------ SOURCE DATA

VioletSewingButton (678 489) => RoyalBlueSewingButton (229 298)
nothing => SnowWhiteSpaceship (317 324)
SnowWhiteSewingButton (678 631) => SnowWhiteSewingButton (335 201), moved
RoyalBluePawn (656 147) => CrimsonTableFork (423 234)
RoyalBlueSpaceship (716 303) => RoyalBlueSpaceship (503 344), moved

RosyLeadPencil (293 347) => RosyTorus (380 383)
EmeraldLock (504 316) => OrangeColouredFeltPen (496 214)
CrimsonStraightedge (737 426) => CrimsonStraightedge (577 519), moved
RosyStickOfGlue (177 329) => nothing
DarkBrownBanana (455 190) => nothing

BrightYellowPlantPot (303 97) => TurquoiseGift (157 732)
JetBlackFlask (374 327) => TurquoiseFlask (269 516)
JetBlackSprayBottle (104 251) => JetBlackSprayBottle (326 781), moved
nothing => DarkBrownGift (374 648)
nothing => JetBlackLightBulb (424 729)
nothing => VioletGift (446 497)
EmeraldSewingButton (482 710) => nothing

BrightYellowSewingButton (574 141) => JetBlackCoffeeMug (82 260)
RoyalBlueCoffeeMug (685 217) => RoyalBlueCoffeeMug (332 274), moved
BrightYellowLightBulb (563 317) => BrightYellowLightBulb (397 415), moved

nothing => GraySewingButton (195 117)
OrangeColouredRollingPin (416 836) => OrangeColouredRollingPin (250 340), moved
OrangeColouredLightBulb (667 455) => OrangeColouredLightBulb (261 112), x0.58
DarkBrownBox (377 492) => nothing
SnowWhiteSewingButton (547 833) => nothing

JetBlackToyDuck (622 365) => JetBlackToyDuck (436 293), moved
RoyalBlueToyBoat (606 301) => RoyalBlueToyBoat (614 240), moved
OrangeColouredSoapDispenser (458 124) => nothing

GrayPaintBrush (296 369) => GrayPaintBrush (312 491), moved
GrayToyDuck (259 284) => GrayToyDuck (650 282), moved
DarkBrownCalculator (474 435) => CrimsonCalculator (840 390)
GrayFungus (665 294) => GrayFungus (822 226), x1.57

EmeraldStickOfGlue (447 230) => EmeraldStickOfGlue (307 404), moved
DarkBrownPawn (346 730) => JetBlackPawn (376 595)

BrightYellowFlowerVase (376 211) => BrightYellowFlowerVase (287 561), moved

------------

WHAT THIS TASK INVOLVES
Without leaving anything out, quote all the data.

RESPONSE BOX
VioletSewingButton (678 489) => RoyalBlueSewingButton (229 298)
nothing => SnowWhiteSpaceship (317 324)
SnowWhiteSewingButton (678 631) => SnowWhiteSewingButton (335 201), moved
RoyalBluePawn (656 147) => CrimsonTableFork (423 234)
RoyalBlueSpaceship (716 303) => RoyalBlueSpaceship (503 344), moved

RosyLeadPencil (293 347) => RosyTorus (380 383)
EmeraldLock (504 316) => OrangeColouredFeltPen (496 214)
CrimsonStraightedge (737 426) => CrimsonStraightedge (577 519), moved
RosyStickOfGlue (177 329) => nothing
DarkBrownBanana (455 190) => nothing

BrightYellowPlantPot (303 97) => TurquoiseGift (157 732)
JetBlackFlask (374 327) => TurquoiseFlask (269 516)
JetBlackSprayBottle (104 251) => JetBlackSprayBottle (326 781), moved
nothing => DarkBrownGift (374 648)
nothing => JetBlackLightBulb (424 729)
nothing => VioletGift (446 497)
EmeraldSewingButton (482 710) => nothing

BrightYellowSewingButton (574 141) => JetBlackCoffeeMug (82 260)
RoyalBlueCoffeeMug (685 217) => RoyalBlueCoffeeMug (332 274), moved
BrightYellowLightBulb (563 317) => BrightYellowLightBulb (397 415), moved

nothing => GraySewingButton (195 117)
OrangeColouredRollingPin (416 836) => OrangeColouredRollingPin (250 340), moved
OrangeColouredLightBulb (667 455) => OrangeColouredLightBulb (261 112), x0.58
DarkBrownBox (377 492) => nothing
SnowWhiteSewingButton (547 833) => nothing

JetBlackToyDuck (622 365) => JetBlackToyDuck (436 293), moved
RoyalBlueToyBoat (606 301) => RoyalBlueToyBoat (614 240), moved
OrangeColouredSoapDispenser (458 124) => nothing

GrayPaintBrush (296 369) => GrayPaintBrush (312 491), moved
GrayToyDuck (259 284) => GrayToyDuck (650 282), moved
DarkBrownCalculator (474 435) => CrimsonCalculator (840 390)
GrayFungus (665 294) => GrayFungus (822 226), x1.57

EmeraldStickOfGlue (447 230) => EmeraldStickOfGlue (307 404), moved
DarkBrownPawn (346 730) => JetBlackPawn (376 595)

BrightYellowFlowerVase (376 211) => BrightYellowFlowerVase (287 561), moved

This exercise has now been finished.